■ **The problem**: Give a verbatim copy of the data, leaving the pictures out.

■ **Records for processing**:
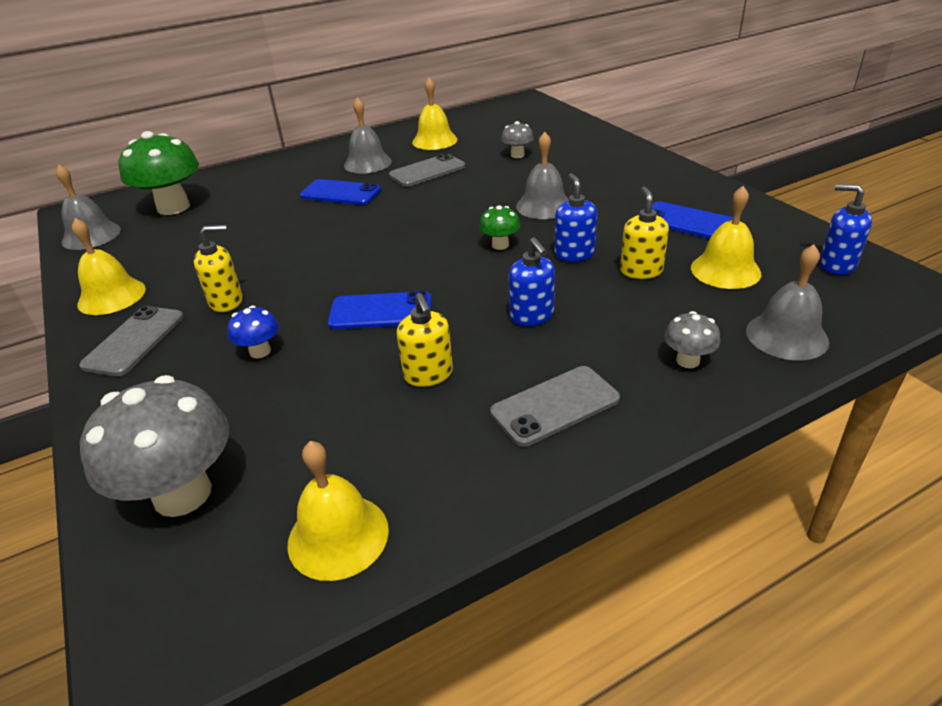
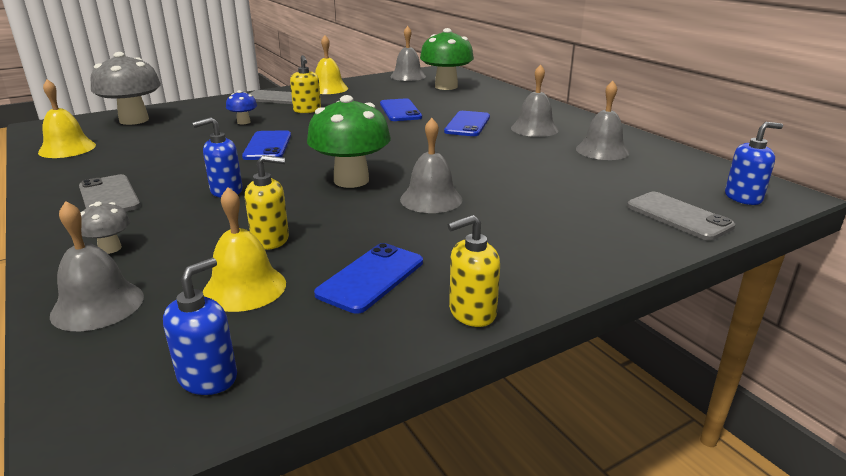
camera: 85 degrees right, 10 degrees down
grey phone [389,153,465,187] -> grey phone moved to [627,192,735,240]
yellow soap dispenser [396,293,453,387] -> yellow soap dispenser moved to [448,215,500,327]
yellow bell [412,78,458,150] -> grey bell [576,81,629,160]
green mushroom [479,205,520,250] -> green mushroom [307,95,391,188], size x2.10
grey mushroom [501,121,534,158] -> none
blue soap dispenser [554,173,597,262] -> blue soap dispenser moved to [725,122,783,205]
none -> blue phone [380,98,422,121]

■ **Response to this exercise**:
camera: 85 degrees right, 10 degrees down
grey phone [389,153,465,187] -> grey phone moved to [627,192,735,240]
yellow soap dispenser [396,293,453,387] -> yellow soap dispenser moved to [448,215,500,327]
yellow bell [412,78,458,150] -> grey bell [576,81,629,160]
green mushroom [479,205,520,250] -> green mushroom [307,95,391,188], size x2.10
grey mushroom [501,121,534,158] -> none
blue soap dispenser [554,173,597,262] -> blue soap dispenser moved to [725,122,783,205]
none -> blue phone [380,98,422,121]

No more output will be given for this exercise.